• _What to produce_
Every entry that follows should be output exactly, and every image in it left out.

• _Extracted records_
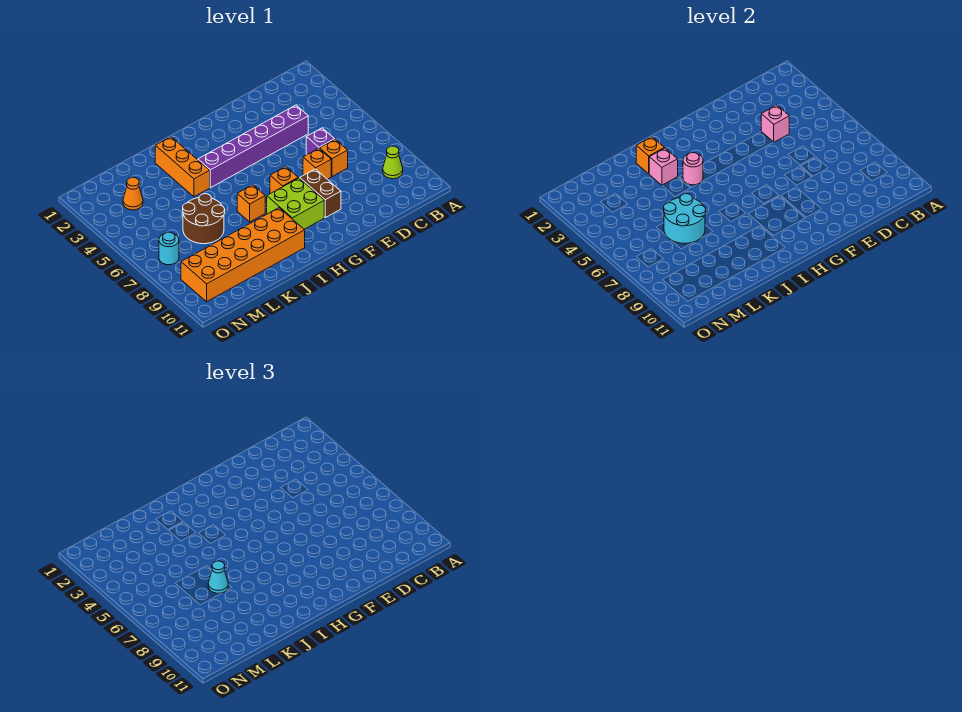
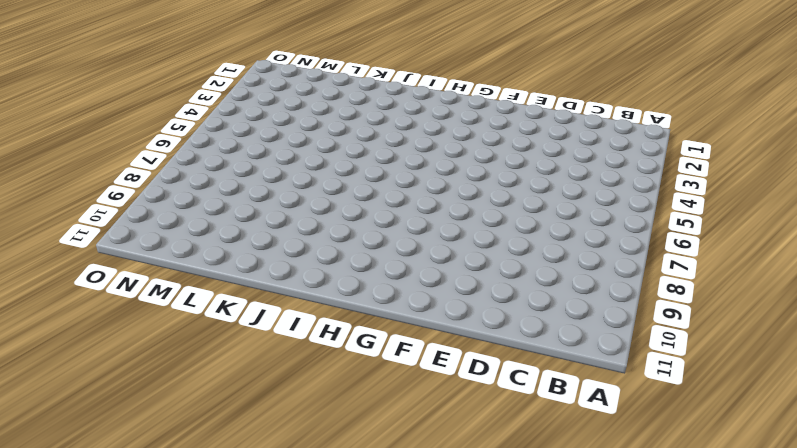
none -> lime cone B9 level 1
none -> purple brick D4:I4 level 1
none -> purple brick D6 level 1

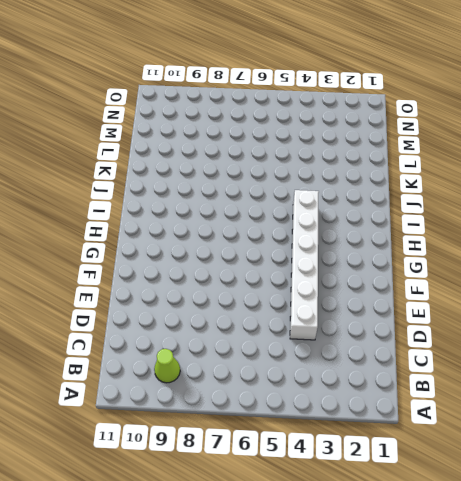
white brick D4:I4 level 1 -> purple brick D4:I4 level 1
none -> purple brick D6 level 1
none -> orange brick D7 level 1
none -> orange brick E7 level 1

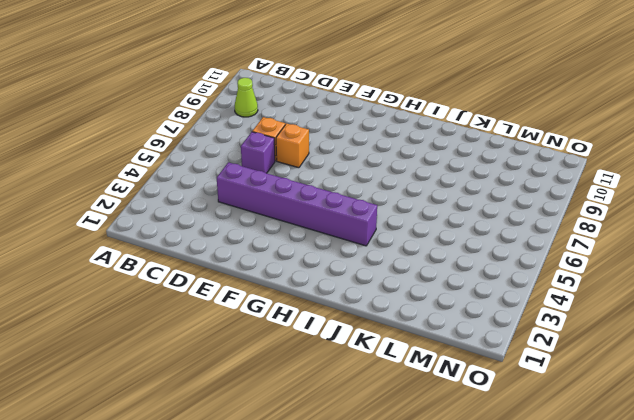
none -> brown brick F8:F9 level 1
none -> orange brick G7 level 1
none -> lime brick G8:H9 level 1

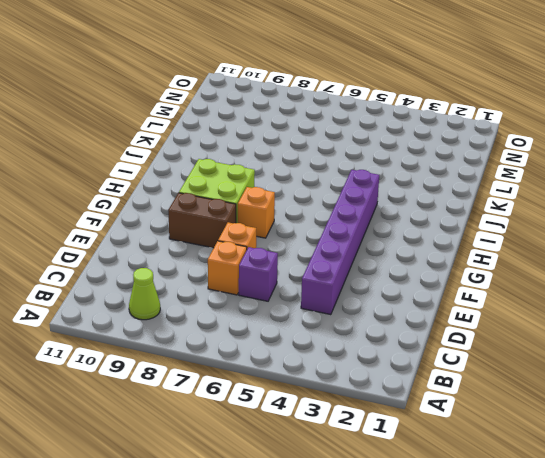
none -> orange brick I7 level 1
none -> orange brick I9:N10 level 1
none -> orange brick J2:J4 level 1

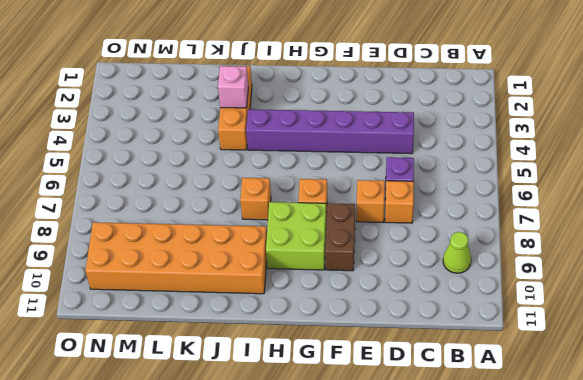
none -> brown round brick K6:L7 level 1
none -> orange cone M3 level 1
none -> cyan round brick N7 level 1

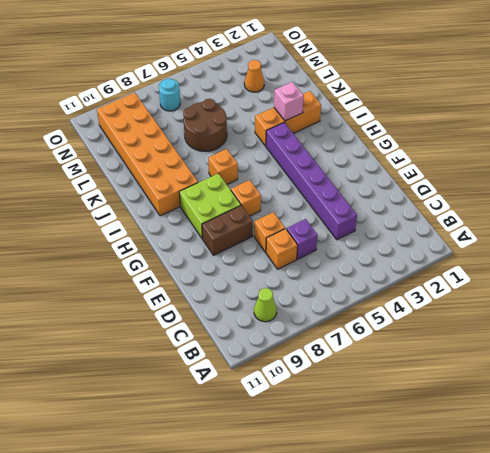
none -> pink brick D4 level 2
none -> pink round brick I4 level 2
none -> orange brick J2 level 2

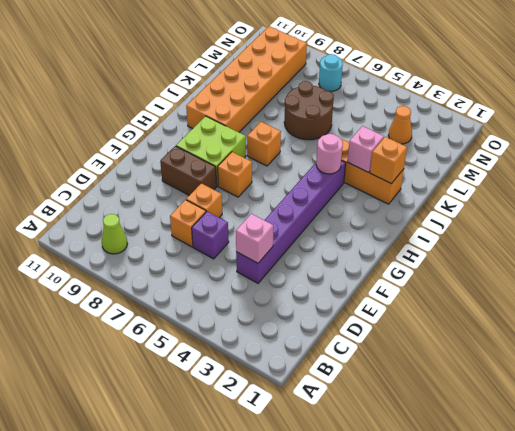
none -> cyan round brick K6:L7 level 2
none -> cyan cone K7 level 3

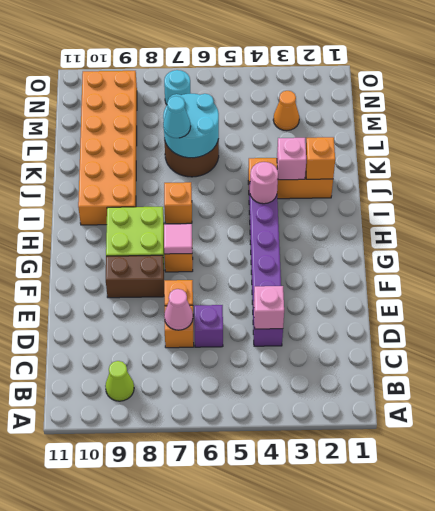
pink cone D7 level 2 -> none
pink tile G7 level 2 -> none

• _Solution for this exercise_
none -> lime cone B9 level 1
none -> purple brick D4:I4 level 1
none -> purple brick D6 level 1

white brick D4:I4 level 1 -> purple brick D4:I4 level 1
none -> purple brick D6 level 1
none -> orange brick D7 level 1
none -> orange brick E7 level 1

none -> brown brick F8:F9 level 1
none -> orange brick G7 level 1
none -> lime brick G8:H9 level 1

none -> orange brick I7 level 1
none -> orange brick I9:N10 level 1
none -> orange brick J2:J4 level 1

none -> brown round brick K6:L7 level 1
none -> orange cone M3 level 1
none -> cyan round brick N7 level 1

none -> pink brick D4 level 2
none -> pink round brick I4 level 2
none -> orange brick J2 level 2

none -> cyan round brick K6:L7 level 2
none -> cyan cone K7 level 3

pink cone D7 level 2 -> none
pink tile G7 level 2 -> none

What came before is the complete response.